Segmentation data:
Start

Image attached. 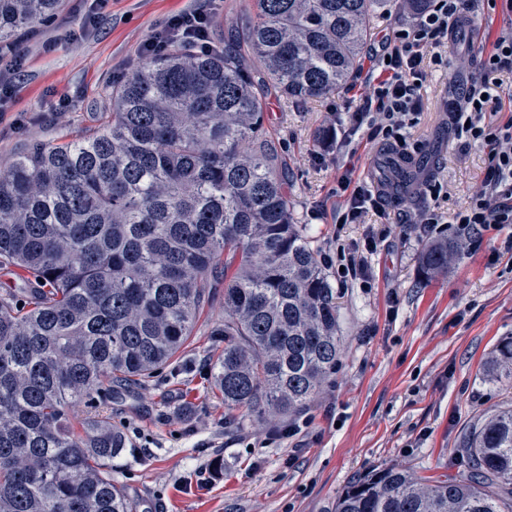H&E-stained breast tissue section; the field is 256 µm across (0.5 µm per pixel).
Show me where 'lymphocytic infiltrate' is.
Returning <instances> with one entry per match:
<instances>
[{
	"label": "lymphocytic infiltrate",
	"mask_w": 512,
	"mask_h": 512,
	"mask_svg": "<svg viewBox=\"0 0 512 512\" xmlns=\"http://www.w3.org/2000/svg\"><path fill=\"white\" fill-rule=\"evenodd\" d=\"M209 17L205 7L170 17L147 40L144 53L157 55L177 42L211 50ZM474 21L468 0H429L412 23L386 33L372 55L375 73L368 78L369 91L351 116L353 129L368 127L387 146L404 144L405 130L417 124L421 113L419 90L427 65L445 67L442 47ZM505 71L512 72V31L499 36L482 56L477 74L460 84L451 108L457 135L488 150L484 184L453 213L424 211L421 223L491 228L506 232L512 244V119H497L503 109L499 76ZM336 193L343 199L338 223L354 224L368 214L390 217L383 191L368 189L350 174L338 177Z\"/></svg>",
	"instance_id": "f902f5d3"
}]
</instances>
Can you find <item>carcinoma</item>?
I'll use <instances>...</instances> for the list:
<instances>
[{"label": "carcinoma", "instance_id": "1", "mask_svg": "<svg viewBox=\"0 0 512 512\" xmlns=\"http://www.w3.org/2000/svg\"><path fill=\"white\" fill-rule=\"evenodd\" d=\"M61 3L0 0V43ZM252 3L246 42L172 45L112 87L99 125L0 169V270L28 274L0 288V512H130L109 471L127 440L101 405L172 363L212 286L224 285L213 384L228 422L297 413L336 373V288L293 220L263 98L335 94L385 0ZM385 176L403 187L414 170L391 160ZM459 253L426 243L419 274L447 272ZM489 369L512 382V336ZM461 452L465 476L375 469L336 512H512V404Z\"/></svg>", "mask_w": 512, "mask_h": 512}]
</instances>
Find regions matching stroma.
Segmentation results:
<instances>
[{
  "label": "stroma",
  "mask_w": 512,
  "mask_h": 512,
  "mask_svg": "<svg viewBox=\"0 0 512 512\" xmlns=\"http://www.w3.org/2000/svg\"><path fill=\"white\" fill-rule=\"evenodd\" d=\"M199 0H62L51 20L15 47L24 65L16 90L0 105V167L34 142L58 143L98 125L107 89L142 59L141 47L167 18ZM212 41L243 34L248 0H214ZM474 29L449 46L448 67L421 89L422 112L406 131L422 165L406 200L391 203L400 223L340 224L336 180L380 184L389 152L367 129L351 132L335 99H356L360 78L336 97L295 103L269 94L265 129L286 164L288 202L321 255L337 245L385 233L368 257L369 282L336 286L343 352L329 384L292 417L224 425L227 412L210 386L216 358L212 330L224 316V290L210 293L191 341L149 381L107 405L128 451L112 477L130 512H335L351 482L383 467L425 476L461 475L454 458L472 426L512 401V385L488 370L493 349L512 336V251L504 234L420 224L427 206L448 211L485 179L487 151L454 138L445 111L456 79L474 74L481 55L512 13L471 0ZM323 162H316L315 153ZM451 238L461 256L447 274H418L425 243Z\"/></svg>",
  "instance_id": "obj_1"
}]
</instances>
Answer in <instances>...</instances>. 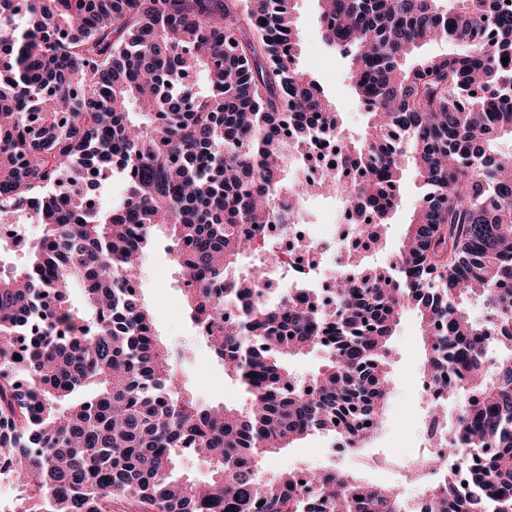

End

Make an exact copy of the lines of the records from the line containing "Find regions matching stroma." through the final line, both ends included, but not of the pictures.

Find regions matching stroma.
Segmentation results:
<instances>
[{
  "label": "stroma",
  "mask_w": 512,
  "mask_h": 512,
  "mask_svg": "<svg viewBox=\"0 0 512 512\" xmlns=\"http://www.w3.org/2000/svg\"><path fill=\"white\" fill-rule=\"evenodd\" d=\"M199 0H62L51 20L15 47L24 65L16 90L0 105V167L34 142L58 143L98 125L107 89L142 59L141 47L167 18ZM212 41L243 34L248 0H214ZM474 29L449 46L448 67L421 89L422 112L406 131L422 165L406 200L391 203L400 223L340 224L336 180L380 184L389 152L367 129L351 132L335 99H356L360 78L336 97L295 103L269 94L265 129L286 164L288 202L321 255L337 245L385 233L368 257L369 282L336 286L343 352L329 384L292 417L224 425L227 412L210 386L216 358L212 330L224 316V290L210 293L191 341L149 381L107 405L128 451L112 477L130 512H335L351 482L383 467L425 476L461 475L454 458L472 426L512 401V385L488 370L493 349L512 336V251L504 234L420 224L427 206L448 211L485 179L487 151L454 138L445 111L456 79L474 74L481 55L512 13L471 0ZM323 162H316L315 153ZM451 238L461 256L447 274H418L425 243Z\"/></svg>",
  "instance_id": "obj_1"
}]
</instances>
Answer in <instances>...</instances>. 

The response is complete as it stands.